Records taken from a data source
# # # # # # #
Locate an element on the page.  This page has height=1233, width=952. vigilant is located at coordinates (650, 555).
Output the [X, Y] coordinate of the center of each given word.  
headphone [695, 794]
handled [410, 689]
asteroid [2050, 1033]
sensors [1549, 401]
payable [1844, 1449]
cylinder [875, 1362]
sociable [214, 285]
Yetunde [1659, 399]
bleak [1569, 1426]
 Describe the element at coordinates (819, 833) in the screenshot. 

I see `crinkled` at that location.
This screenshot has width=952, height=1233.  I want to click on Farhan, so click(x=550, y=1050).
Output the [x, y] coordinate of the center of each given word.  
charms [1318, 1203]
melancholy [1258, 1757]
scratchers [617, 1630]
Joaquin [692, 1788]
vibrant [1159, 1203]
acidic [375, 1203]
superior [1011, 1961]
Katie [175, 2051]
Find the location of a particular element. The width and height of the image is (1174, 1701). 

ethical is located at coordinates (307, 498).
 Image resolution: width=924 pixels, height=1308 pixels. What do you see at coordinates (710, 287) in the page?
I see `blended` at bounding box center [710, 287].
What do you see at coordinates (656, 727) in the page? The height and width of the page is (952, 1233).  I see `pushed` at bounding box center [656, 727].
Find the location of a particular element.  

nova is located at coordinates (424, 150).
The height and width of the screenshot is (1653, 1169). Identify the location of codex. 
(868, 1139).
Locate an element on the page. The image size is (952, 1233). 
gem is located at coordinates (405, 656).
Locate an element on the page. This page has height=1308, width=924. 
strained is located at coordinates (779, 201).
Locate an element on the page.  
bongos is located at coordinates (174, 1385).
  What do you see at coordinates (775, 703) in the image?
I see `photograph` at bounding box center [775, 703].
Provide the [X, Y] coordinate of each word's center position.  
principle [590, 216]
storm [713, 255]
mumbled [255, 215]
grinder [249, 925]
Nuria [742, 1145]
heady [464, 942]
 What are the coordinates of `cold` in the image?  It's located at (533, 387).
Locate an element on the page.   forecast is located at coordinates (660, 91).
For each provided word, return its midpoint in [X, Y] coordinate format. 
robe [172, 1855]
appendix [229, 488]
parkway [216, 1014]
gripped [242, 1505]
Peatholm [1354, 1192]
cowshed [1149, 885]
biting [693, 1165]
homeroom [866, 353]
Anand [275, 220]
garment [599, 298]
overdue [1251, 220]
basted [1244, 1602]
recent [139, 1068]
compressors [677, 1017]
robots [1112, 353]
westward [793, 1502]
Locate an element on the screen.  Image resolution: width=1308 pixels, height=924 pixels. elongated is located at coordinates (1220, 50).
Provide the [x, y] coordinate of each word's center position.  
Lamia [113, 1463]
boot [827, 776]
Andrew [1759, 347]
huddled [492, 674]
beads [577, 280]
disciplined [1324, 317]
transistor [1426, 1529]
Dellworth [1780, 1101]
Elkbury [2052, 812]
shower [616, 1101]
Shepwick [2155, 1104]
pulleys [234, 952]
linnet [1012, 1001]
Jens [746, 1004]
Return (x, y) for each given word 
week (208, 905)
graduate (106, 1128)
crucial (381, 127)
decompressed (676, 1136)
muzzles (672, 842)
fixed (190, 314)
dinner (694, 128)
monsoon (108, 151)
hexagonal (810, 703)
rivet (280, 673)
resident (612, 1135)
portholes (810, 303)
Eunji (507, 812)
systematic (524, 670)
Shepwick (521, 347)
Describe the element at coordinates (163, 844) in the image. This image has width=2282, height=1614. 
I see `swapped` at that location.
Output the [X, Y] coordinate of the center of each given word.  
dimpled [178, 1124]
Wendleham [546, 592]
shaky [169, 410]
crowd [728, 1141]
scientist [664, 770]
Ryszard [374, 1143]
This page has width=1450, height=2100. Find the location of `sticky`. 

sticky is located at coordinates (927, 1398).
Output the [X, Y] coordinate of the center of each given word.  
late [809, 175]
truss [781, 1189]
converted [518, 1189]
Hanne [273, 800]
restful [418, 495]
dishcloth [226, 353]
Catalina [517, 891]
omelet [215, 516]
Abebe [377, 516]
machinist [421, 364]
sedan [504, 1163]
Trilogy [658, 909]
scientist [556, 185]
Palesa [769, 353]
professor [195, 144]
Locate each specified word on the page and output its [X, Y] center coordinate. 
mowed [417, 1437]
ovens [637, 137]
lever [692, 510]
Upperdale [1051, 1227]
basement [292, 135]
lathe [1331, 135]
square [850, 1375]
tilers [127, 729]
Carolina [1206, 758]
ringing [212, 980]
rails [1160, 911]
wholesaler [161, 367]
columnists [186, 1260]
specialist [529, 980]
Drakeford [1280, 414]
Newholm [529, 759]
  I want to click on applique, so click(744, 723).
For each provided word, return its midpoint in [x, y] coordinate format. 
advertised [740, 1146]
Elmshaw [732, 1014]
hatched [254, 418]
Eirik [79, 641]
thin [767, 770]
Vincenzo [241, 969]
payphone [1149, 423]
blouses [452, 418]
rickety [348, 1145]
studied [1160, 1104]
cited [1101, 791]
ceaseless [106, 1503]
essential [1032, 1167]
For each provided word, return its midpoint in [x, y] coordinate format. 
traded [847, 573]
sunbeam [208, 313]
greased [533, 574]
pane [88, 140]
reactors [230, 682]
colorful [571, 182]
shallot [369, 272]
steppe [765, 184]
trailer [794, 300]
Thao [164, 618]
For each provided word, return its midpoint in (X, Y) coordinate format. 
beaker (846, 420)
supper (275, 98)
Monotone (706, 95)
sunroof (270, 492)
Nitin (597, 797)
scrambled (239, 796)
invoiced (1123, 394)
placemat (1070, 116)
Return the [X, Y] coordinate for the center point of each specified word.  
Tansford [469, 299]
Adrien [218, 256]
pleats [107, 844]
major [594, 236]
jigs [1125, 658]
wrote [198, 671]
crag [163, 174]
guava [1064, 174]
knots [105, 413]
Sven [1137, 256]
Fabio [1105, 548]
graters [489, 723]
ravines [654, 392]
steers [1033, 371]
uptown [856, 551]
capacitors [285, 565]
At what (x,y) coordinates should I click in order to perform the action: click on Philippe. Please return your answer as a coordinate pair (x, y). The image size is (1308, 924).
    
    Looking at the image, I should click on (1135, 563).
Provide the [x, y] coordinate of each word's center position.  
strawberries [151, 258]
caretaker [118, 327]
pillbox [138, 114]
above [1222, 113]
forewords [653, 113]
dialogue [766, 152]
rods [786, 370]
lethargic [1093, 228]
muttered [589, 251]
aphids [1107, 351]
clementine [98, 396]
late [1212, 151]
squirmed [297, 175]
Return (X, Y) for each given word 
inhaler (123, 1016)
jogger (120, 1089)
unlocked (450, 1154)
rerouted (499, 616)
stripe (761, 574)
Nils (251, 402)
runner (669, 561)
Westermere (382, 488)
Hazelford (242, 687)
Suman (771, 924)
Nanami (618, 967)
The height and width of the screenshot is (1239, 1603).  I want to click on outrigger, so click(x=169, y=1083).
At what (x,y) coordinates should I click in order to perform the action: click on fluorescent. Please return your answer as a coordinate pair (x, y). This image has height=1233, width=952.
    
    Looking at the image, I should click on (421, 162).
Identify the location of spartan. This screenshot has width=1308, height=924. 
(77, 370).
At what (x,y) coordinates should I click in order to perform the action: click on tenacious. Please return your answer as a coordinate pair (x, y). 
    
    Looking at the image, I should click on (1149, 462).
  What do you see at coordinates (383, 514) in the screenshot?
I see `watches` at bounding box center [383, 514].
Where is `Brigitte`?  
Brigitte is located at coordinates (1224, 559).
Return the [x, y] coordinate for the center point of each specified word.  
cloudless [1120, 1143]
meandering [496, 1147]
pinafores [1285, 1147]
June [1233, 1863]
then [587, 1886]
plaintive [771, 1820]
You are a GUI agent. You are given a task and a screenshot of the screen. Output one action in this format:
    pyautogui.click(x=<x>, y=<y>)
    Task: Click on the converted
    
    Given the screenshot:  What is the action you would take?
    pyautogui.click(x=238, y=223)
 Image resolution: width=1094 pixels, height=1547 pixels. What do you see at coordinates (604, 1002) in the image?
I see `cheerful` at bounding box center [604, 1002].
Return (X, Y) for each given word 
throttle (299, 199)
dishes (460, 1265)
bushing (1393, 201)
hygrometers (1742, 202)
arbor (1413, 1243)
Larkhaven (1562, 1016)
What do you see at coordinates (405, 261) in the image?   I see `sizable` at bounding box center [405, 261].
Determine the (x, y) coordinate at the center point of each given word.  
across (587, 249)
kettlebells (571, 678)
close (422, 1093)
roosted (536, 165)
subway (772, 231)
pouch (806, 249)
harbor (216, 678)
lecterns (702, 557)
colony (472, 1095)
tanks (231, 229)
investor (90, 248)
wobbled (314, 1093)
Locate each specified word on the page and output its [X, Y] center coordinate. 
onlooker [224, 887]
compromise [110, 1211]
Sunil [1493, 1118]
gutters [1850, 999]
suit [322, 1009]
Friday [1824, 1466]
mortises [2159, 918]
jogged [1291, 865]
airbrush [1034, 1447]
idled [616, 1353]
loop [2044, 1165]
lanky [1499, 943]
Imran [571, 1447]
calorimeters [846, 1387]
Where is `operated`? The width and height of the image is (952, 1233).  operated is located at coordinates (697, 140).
# # # # # # #
Please pull out everything in the records from the line containing "cylinder [875, 1362]" down to the line containing "This screenshot has width=952, height=1233.", both included, and copy those lines without any changes.

cylinder [875, 1362]
sociable [214, 285]
Yetunde [1659, 399]
bleak [1569, 1426]
 Describe the element at coordinates (819, 833) in the screenshot. 

I see `crinkled` at that location.
This screenshot has width=952, height=1233.  I want to click on Farhan, so click(x=550, y=1050).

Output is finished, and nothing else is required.